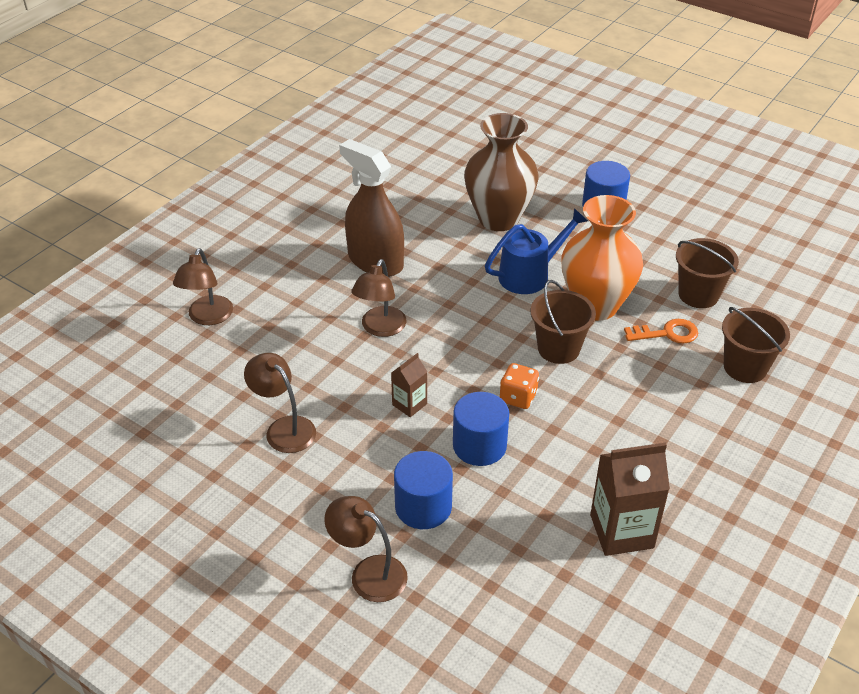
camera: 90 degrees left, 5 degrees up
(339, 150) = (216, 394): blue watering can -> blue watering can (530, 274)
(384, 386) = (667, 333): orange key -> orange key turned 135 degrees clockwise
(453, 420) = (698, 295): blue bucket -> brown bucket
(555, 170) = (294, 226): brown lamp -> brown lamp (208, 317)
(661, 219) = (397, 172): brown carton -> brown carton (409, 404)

######

**Exercise aim**
Only the lines with the string "blue" are wanted; pick them out of the records above and copy them.

**Result below**
(339, 150) = (216, 394): blue watering can -> blue watering can (530, 274)
(453, 420) = (698, 295): blue bucket -> brown bucket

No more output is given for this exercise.